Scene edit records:

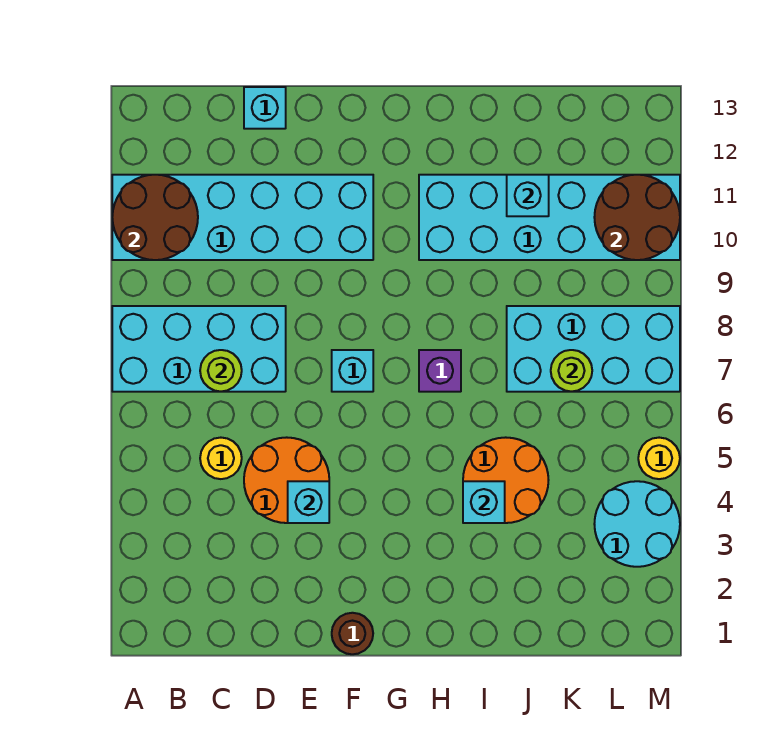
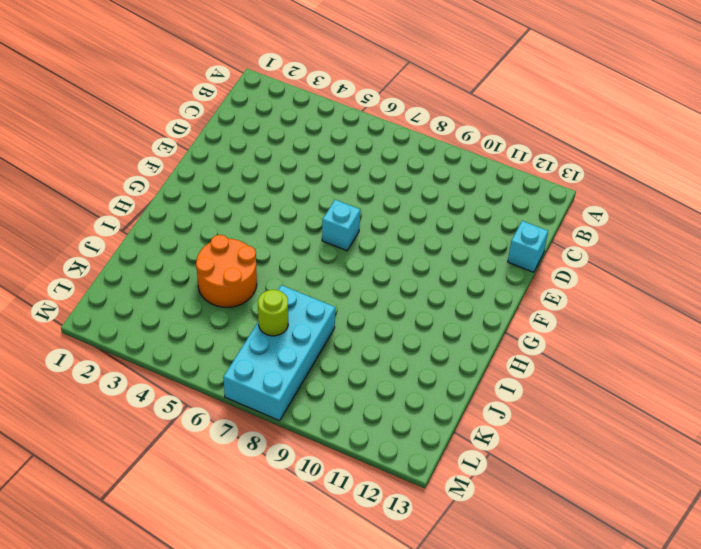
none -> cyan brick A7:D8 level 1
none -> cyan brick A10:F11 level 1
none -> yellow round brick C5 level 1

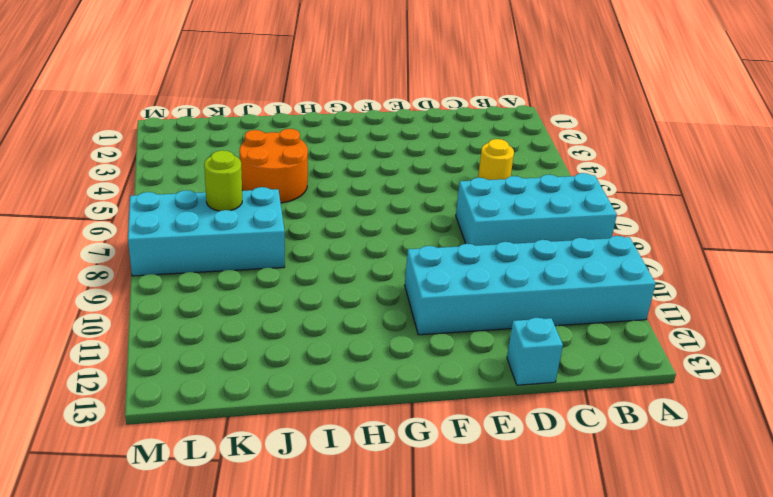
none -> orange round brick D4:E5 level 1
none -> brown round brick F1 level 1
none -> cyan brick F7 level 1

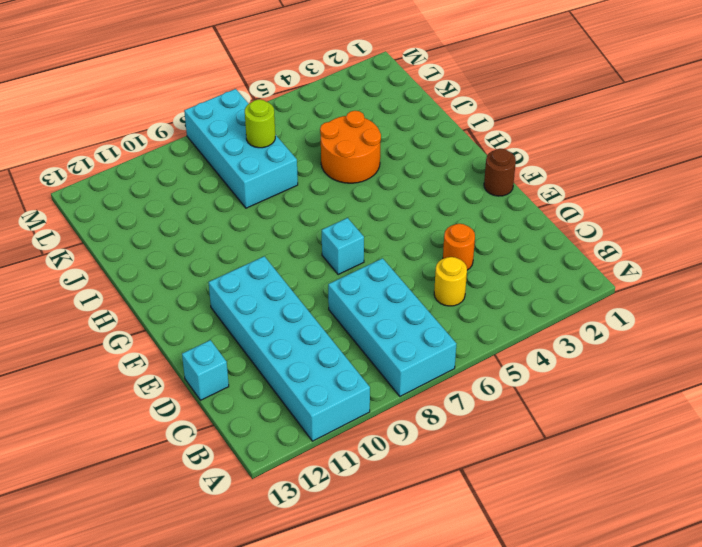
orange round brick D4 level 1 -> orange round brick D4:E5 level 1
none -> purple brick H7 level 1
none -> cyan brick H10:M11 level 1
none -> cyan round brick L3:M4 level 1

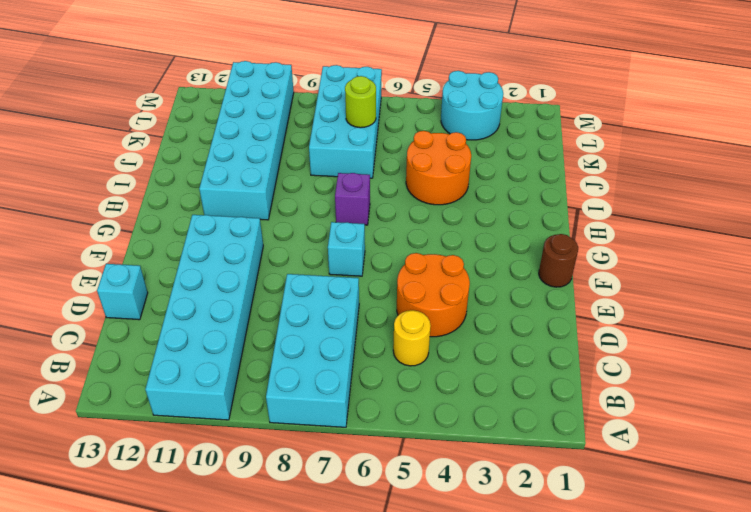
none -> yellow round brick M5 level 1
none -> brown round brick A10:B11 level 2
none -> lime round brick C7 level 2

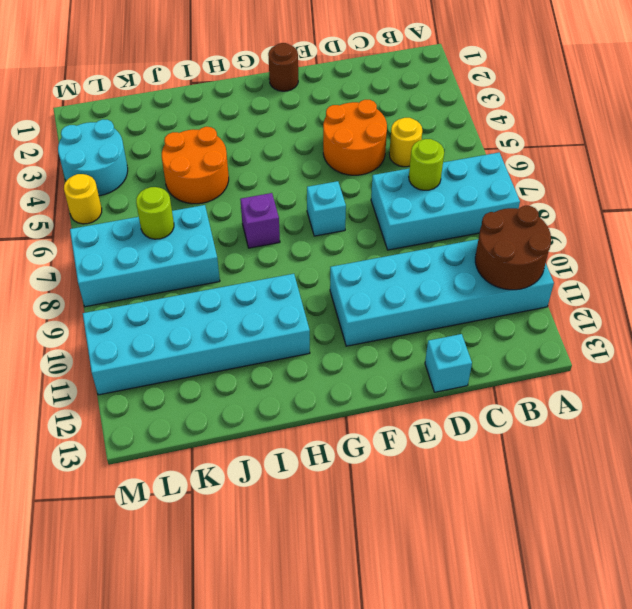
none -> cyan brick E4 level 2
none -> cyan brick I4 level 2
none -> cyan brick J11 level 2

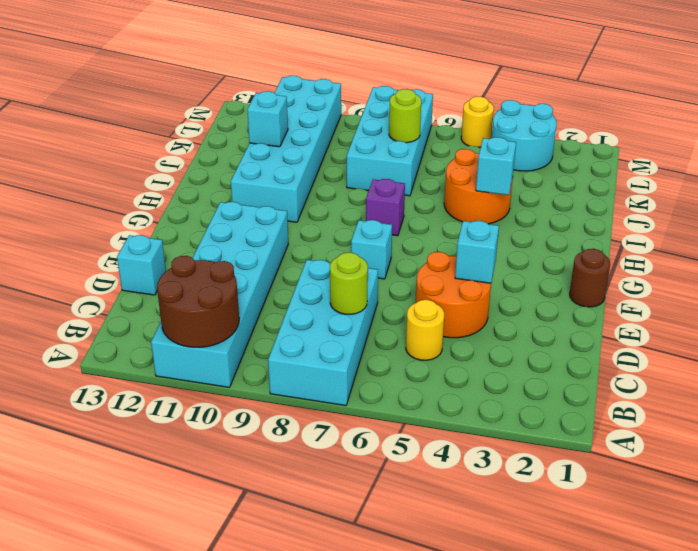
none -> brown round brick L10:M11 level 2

WHAT IS NEEDED: Each line from the one holding "none -> yellow round brick C5 level 1" down to the end of the records is to be reproduced unaltered, and the pictures are to be omitted.

EXERCISE ANSWER:
none -> yellow round brick C5 level 1

none -> orange round brick D4:E5 level 1
none -> brown round brick F1 level 1
none -> cyan brick F7 level 1

orange round brick D4 level 1 -> orange round brick D4:E5 level 1
none -> purple brick H7 level 1
none -> cyan brick H10:M11 level 1
none -> cyan round brick L3:M4 level 1

none -> yellow round brick M5 level 1
none -> brown round brick A10:B11 level 2
none -> lime round brick C7 level 2

none -> cyan brick E4 level 2
none -> cyan brick I4 level 2
none -> cyan brick J11 level 2

none -> brown round brick L10:M11 level 2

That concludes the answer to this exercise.